## EXERCISE DETAILS
Your answer must be an exact copy of the records, minus any pictures.

· · · ·

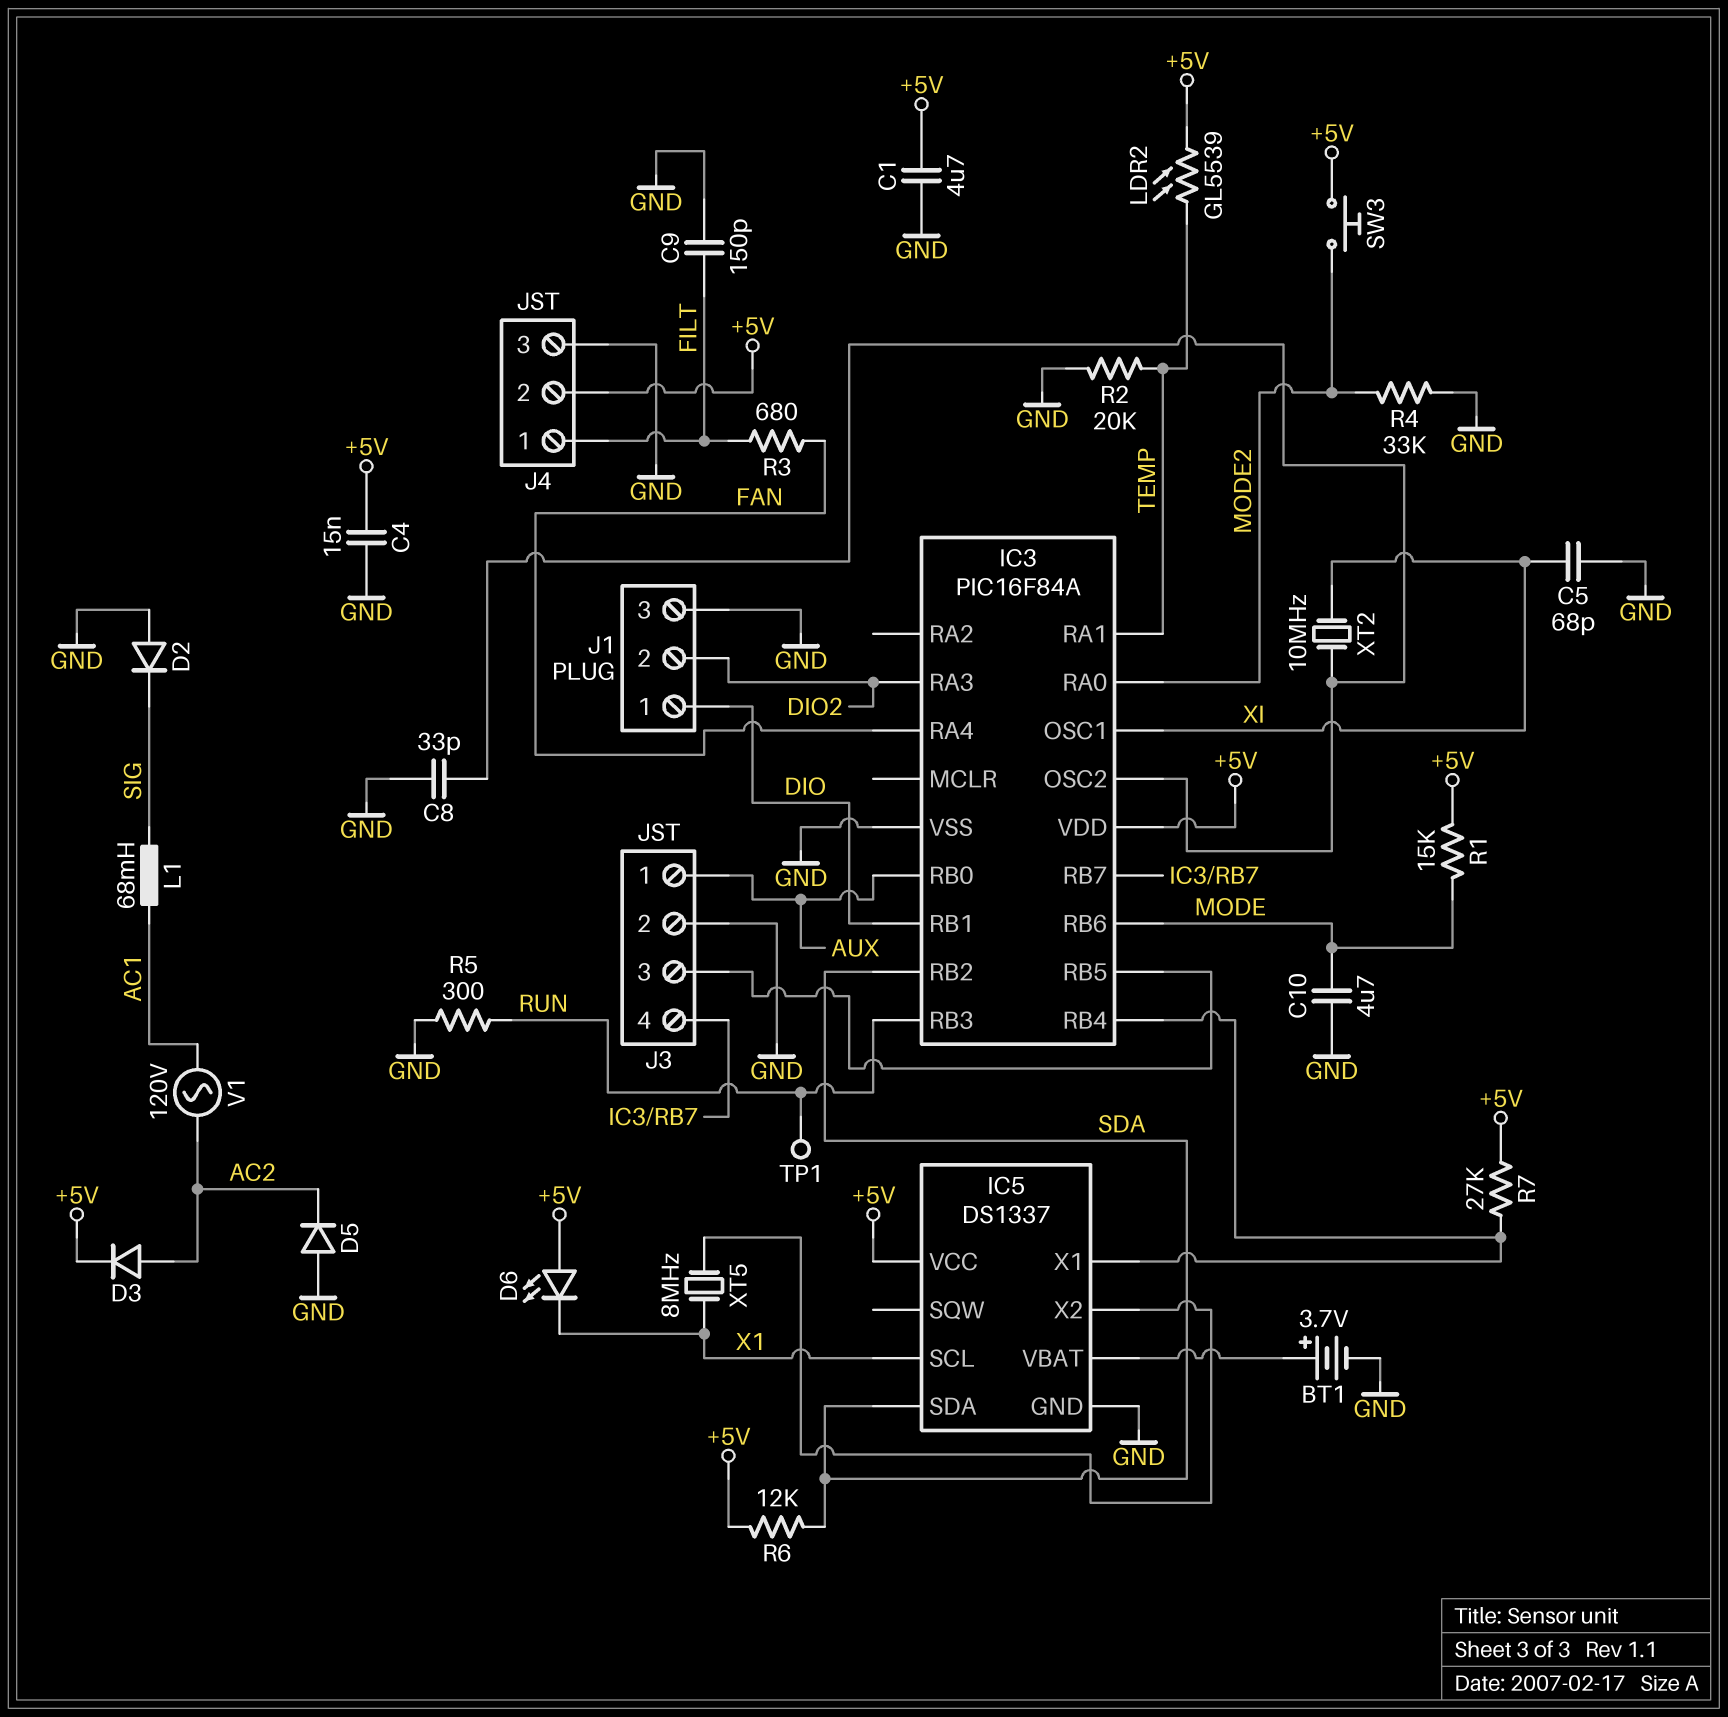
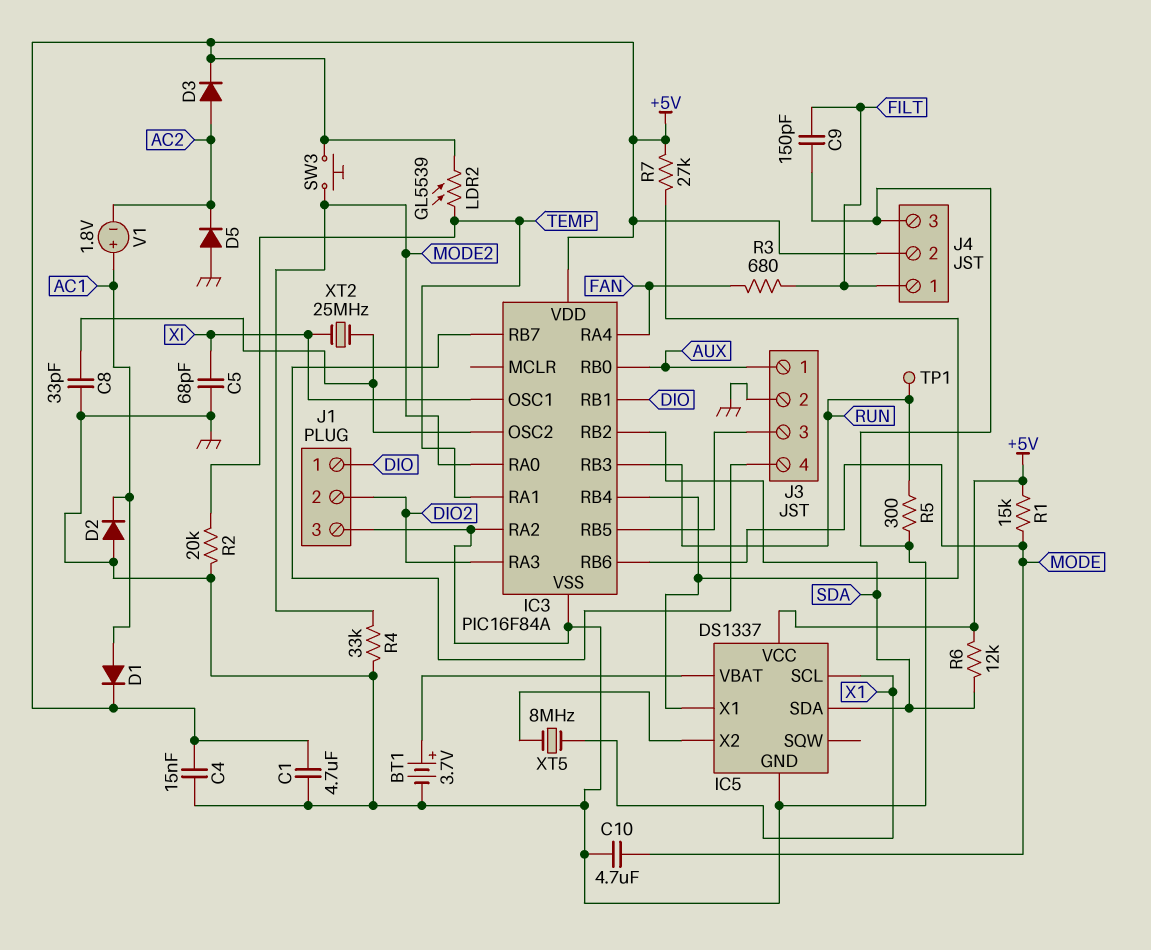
D1: none -> diode (A AC1, K +5V)
D2: diode (A GND, K SIG) -> diode (A GND, K AC1)
D6: LED (A +5V, K X1) -> none
IC3 pin RA2: none -> GND
L1: 68mH (AC1, SIG) -> none
V1: AC 120V (AC1, AC2) -> 1.8V (plus AC1, minus AC2)
XT2: 10MHz (IC3/OSC2, XI) -> 25MHz (IC3/OSC2, XI)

· · · ·

## WORKED SOLUTION
D1: none -> diode (A AC1, K +5V)
D2: diode (A GND, K SIG) -> diode (A GND, K AC1)
D6: LED (A +5V, K X1) -> none
IC3 pin RA2: none -> GND
L1: 68mH (AC1, SIG) -> none
V1: AC 120V (AC1, AC2) -> 1.8V (plus AC1, minus AC2)
XT2: 10MHz (IC3/OSC2, XI) -> 25MHz (IC3/OSC2, XI)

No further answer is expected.